##### RECORDS SUPPLIED

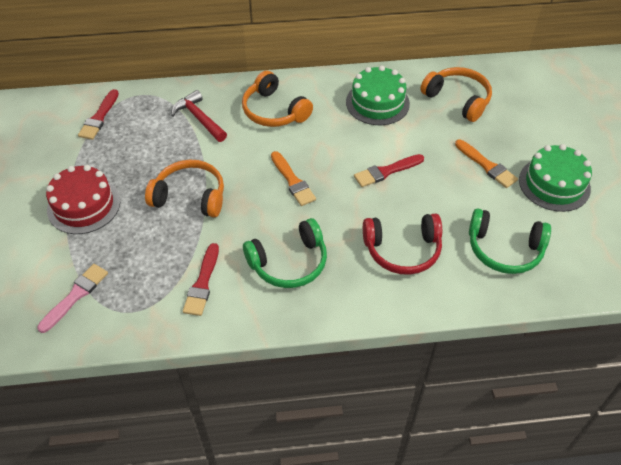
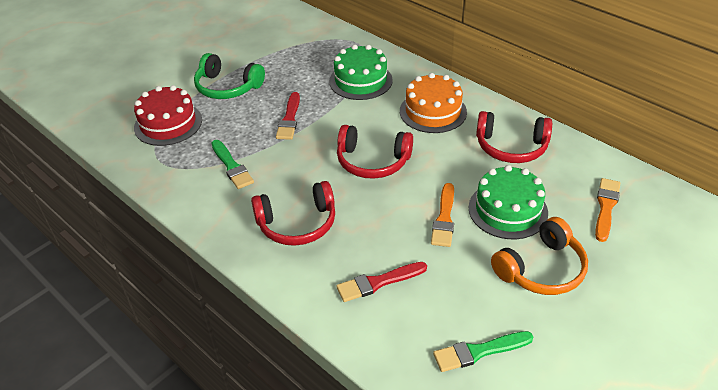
green brush: 0 -> 2
green headphones: 2 -> 1
orange cake: 0 -> 1
orange headphones: 3 -> 1
pink brush: 1 -> 0
red brush: 3 -> 2
red hammer: 1 -> 0
red headphones: 1 -> 3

##########

:: WHAT TO PRODUCE ::
Go through the material above and retype every line exactly, without the images.

:: SOLUTION BELOW ::
green brush: 0 -> 2
green headphones: 2 -> 1
orange cake: 0 -> 1
orange headphones: 3 -> 1
pink brush: 1 -> 0
red brush: 3 -> 2
red hammer: 1 -> 0
red headphones: 1 -> 3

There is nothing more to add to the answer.